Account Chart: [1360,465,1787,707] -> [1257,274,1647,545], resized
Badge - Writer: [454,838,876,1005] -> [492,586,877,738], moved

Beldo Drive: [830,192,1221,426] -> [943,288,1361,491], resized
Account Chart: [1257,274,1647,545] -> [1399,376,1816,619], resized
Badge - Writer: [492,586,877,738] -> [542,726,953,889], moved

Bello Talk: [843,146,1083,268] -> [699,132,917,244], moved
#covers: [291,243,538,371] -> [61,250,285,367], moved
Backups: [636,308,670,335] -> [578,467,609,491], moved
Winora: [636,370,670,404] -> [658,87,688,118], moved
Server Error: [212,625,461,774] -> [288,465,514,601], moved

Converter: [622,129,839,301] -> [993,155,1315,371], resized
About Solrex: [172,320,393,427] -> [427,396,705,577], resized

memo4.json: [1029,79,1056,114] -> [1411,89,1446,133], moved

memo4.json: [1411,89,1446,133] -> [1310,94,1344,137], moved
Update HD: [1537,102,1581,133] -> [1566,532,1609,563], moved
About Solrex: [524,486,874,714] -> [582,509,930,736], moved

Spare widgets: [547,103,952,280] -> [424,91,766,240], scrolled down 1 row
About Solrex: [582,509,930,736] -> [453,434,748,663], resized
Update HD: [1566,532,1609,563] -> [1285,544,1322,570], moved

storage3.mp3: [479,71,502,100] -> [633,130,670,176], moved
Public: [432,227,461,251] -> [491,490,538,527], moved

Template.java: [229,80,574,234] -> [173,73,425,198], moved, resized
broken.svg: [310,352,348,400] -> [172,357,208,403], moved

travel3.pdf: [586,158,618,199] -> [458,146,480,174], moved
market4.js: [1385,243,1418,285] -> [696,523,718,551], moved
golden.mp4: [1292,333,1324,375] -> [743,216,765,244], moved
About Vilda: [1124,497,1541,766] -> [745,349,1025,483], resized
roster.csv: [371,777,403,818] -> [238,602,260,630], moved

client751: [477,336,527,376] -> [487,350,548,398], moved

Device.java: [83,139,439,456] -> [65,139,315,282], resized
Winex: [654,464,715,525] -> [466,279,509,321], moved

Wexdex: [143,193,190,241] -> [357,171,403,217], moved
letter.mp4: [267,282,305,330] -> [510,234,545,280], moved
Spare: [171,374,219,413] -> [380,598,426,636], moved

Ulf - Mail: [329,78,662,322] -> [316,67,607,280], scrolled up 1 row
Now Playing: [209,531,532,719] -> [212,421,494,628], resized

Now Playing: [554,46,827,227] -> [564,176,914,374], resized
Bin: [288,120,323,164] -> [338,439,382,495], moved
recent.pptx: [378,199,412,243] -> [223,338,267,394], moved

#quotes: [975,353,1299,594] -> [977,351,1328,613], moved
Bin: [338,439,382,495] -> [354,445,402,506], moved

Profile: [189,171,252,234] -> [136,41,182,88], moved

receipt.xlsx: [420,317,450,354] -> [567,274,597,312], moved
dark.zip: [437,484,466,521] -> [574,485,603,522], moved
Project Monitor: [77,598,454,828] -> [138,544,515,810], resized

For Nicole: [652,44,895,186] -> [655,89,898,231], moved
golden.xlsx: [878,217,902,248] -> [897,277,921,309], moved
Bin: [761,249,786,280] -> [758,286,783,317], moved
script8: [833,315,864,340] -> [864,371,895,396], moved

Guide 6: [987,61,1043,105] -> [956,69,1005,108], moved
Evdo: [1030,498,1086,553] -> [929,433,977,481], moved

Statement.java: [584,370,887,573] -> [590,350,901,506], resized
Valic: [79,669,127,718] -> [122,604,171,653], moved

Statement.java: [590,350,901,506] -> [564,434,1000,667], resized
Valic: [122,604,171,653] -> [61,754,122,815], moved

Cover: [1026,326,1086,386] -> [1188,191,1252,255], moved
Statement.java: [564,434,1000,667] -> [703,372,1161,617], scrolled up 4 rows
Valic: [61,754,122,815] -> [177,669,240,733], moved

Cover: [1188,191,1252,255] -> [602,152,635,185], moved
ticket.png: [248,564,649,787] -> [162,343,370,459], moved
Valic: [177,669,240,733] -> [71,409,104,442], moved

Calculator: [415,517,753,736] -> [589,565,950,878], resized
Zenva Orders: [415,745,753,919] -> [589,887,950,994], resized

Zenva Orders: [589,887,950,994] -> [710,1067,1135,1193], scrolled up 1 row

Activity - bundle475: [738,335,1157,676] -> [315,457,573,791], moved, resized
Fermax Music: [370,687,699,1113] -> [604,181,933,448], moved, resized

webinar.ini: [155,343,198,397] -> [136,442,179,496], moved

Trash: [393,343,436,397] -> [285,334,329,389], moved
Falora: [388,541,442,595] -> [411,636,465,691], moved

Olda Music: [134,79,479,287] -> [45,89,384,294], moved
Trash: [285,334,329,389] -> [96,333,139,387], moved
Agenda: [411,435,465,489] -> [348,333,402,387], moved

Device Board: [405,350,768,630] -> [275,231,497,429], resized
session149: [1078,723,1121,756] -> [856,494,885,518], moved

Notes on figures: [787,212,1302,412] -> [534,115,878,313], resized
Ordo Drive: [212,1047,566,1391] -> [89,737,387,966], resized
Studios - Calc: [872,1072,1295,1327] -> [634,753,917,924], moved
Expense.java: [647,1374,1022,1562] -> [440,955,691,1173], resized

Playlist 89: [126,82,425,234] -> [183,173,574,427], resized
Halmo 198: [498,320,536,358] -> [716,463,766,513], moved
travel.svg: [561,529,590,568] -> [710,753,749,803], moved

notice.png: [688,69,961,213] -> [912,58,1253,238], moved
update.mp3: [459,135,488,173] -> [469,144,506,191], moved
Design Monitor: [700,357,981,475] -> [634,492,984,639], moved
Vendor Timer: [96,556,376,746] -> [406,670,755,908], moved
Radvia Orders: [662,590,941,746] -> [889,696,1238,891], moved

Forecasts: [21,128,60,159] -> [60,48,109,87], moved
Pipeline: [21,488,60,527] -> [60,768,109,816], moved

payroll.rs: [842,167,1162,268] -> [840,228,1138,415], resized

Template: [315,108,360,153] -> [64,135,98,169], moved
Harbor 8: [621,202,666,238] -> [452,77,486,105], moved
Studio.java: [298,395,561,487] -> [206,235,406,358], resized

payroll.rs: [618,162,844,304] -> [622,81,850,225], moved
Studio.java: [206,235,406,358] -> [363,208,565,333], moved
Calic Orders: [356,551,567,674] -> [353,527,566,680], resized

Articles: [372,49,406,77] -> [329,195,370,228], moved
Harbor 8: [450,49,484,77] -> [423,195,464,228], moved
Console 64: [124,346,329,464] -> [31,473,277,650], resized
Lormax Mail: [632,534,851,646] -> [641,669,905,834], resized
========================================
PROBLEM STATEMENT - Transcribe the entire listing above.

RESPONSE TO THIS TASK -
Account Chart: [1360,465,1787,707] -> [1257,274,1647,545], resized
Badge - Writer: [454,838,876,1005] -> [492,586,877,738], moved

Beldo Drive: [830,192,1221,426] -> [943,288,1361,491], resized
Account Chart: [1257,274,1647,545] -> [1399,376,1816,619], resized
Badge - Writer: [492,586,877,738] -> [542,726,953,889], moved

Bello Talk: [843,146,1083,268] -> [699,132,917,244], moved
#covers: [291,243,538,371] -> [61,250,285,367], moved
Backups: [636,308,670,335] -> [578,467,609,491], moved
Winora: [636,370,670,404] -> [658,87,688,118], moved
Server Error: [212,625,461,774] -> [288,465,514,601], moved

Converter: [622,129,839,301] -> [993,155,1315,371], resized
About Solrex: [172,320,393,427] -> [427,396,705,577], resized

memo4.json: [1029,79,1056,114] -> [1411,89,1446,133], moved

memo4.json: [1411,89,1446,133] -> [1310,94,1344,137], moved
Update HD: [1537,102,1581,133] -> [1566,532,1609,563], moved
About Solrex: [524,486,874,714] -> [582,509,930,736], moved

Spare widgets: [547,103,952,280] -> [424,91,766,240], scrolled down 1 row
About Solrex: [582,509,930,736] -> [453,434,748,663], resized
Update HD: [1566,532,1609,563] -> [1285,544,1322,570], moved

storage3.mp3: [479,71,502,100] -> [633,130,670,176], moved
Public: [432,227,461,251] -> [491,490,538,527], moved

Template.java: [229,80,574,234] -> [173,73,425,198], moved, resized
broken.svg: [310,352,348,400] -> [172,357,208,403], moved

travel3.pdf: [586,158,618,199] -> [458,146,480,174], moved
market4.js: [1385,243,1418,285] -> [696,523,718,551], moved
golden.mp4: [1292,333,1324,375] -> [743,216,765,244], moved
About Vilda: [1124,497,1541,766] -> [745,349,1025,483], resized
roster.csv: [371,777,403,818] -> [238,602,260,630], moved

client751: [477,336,527,376] -> [487,350,548,398], moved

Device.java: [83,139,439,456] -> [65,139,315,282], resized
Winex: [654,464,715,525] -> [466,279,509,321], moved

Wexdex: [143,193,190,241] -> [357,171,403,217], moved
letter.mp4: [267,282,305,330] -> [510,234,545,280], moved
Spare: [171,374,219,413] -> [380,598,426,636], moved

Ulf - Mail: [329,78,662,322] -> [316,67,607,280], scrolled up 1 row
Now Playing: [209,531,532,719] -> [212,421,494,628], resized

Now Playing: [554,46,827,227] -> [564,176,914,374], resized
Bin: [288,120,323,164] -> [338,439,382,495], moved
recent.pptx: [378,199,412,243] -> [223,338,267,394], moved

#quotes: [975,353,1299,594] -> [977,351,1328,613], moved
Bin: [338,439,382,495] -> [354,445,402,506], moved

Profile: [189,171,252,234] -> [136,41,182,88], moved

receipt.xlsx: [420,317,450,354] -> [567,274,597,312], moved
dark.zip: [437,484,466,521] -> [574,485,603,522], moved
Project Monitor: [77,598,454,828] -> [138,544,515,810], resized

For Nicole: [652,44,895,186] -> [655,89,898,231], moved
golden.xlsx: [878,217,902,248] -> [897,277,921,309], moved
Bin: [761,249,786,280] -> [758,286,783,317], moved
script8: [833,315,864,340] -> [864,371,895,396], moved

Guide 6: [987,61,1043,105] -> [956,69,1005,108], moved
Evdo: [1030,498,1086,553] -> [929,433,977,481], moved

Statement.java: [584,370,887,573] -> [590,350,901,506], resized
Valic: [79,669,127,718] -> [122,604,171,653], moved

Statement.java: [590,350,901,506] -> [564,434,1000,667], resized
Valic: [122,604,171,653] -> [61,754,122,815], moved

Cover: [1026,326,1086,386] -> [1188,191,1252,255], moved
Statement.java: [564,434,1000,667] -> [703,372,1161,617], scrolled up 4 rows
Valic: [61,754,122,815] -> [177,669,240,733], moved

Cover: [1188,191,1252,255] -> [602,152,635,185], moved
ticket.png: [248,564,649,787] -> [162,343,370,459], moved
Valic: [177,669,240,733] -> [71,409,104,442], moved

Calculator: [415,517,753,736] -> [589,565,950,878], resized
Zenva Orders: [415,745,753,919] -> [589,887,950,994], resized

Zenva Orders: [589,887,950,994] -> [710,1067,1135,1193], scrolled up 1 row

Activity - bundle475: [738,335,1157,676] -> [315,457,573,791], moved, resized
Fermax Music: [370,687,699,1113] -> [604,181,933,448], moved, resized

webinar.ini: [155,343,198,397] -> [136,442,179,496], moved

Trash: [393,343,436,397] -> [285,334,329,389], moved
Falora: [388,541,442,595] -> [411,636,465,691], moved

Olda Music: [134,79,479,287] -> [45,89,384,294], moved
Trash: [285,334,329,389] -> [96,333,139,387], moved
Agenda: [411,435,465,489] -> [348,333,402,387], moved

Device Board: [405,350,768,630] -> [275,231,497,429], resized
session149: [1078,723,1121,756] -> [856,494,885,518], moved

Notes on figures: [787,212,1302,412] -> [534,115,878,313], resized
Ordo Drive: [212,1047,566,1391] -> [89,737,387,966], resized
Studios - Calc: [872,1072,1295,1327] -> [634,753,917,924], moved
Expense.java: [647,1374,1022,1562] -> [440,955,691,1173], resized

Playlist 89: [126,82,425,234] -> [183,173,574,427], resized
Halmo 198: [498,320,536,358] -> [716,463,766,513], moved
travel.svg: [561,529,590,568] -> [710,753,749,803], moved

notice.png: [688,69,961,213] -> [912,58,1253,238], moved
update.mp3: [459,135,488,173] -> [469,144,506,191], moved
Design Monitor: [700,357,981,475] -> [634,492,984,639], moved
Vendor Timer: [96,556,376,746] -> [406,670,755,908], moved
Radvia Orders: [662,590,941,746] -> [889,696,1238,891], moved

Forecasts: [21,128,60,159] -> [60,48,109,87], moved
Pipeline: [21,488,60,527] -> [60,768,109,816], moved

payroll.rs: [842,167,1162,268] -> [840,228,1138,415], resized

Template: [315,108,360,153] -> [64,135,98,169], moved
Harbor 8: [621,202,666,238] -> [452,77,486,105], moved
Studio.java: [298,395,561,487] -> [206,235,406,358], resized

payroll.rs: [618,162,844,304] -> [622,81,850,225], moved
Studio.java: [206,235,406,358] -> [363,208,565,333], moved
Calic Orders: [356,551,567,674] -> [353,527,566,680], resized

Articles: [372,49,406,77] -> [329,195,370,228], moved
Harbor 8: [450,49,484,77] -> [423,195,464,228], moved
Console 64: [124,346,329,464] -> [31,473,277,650], resized
Lormax Mail: [632,534,851,646] -> [641,669,905,834], resized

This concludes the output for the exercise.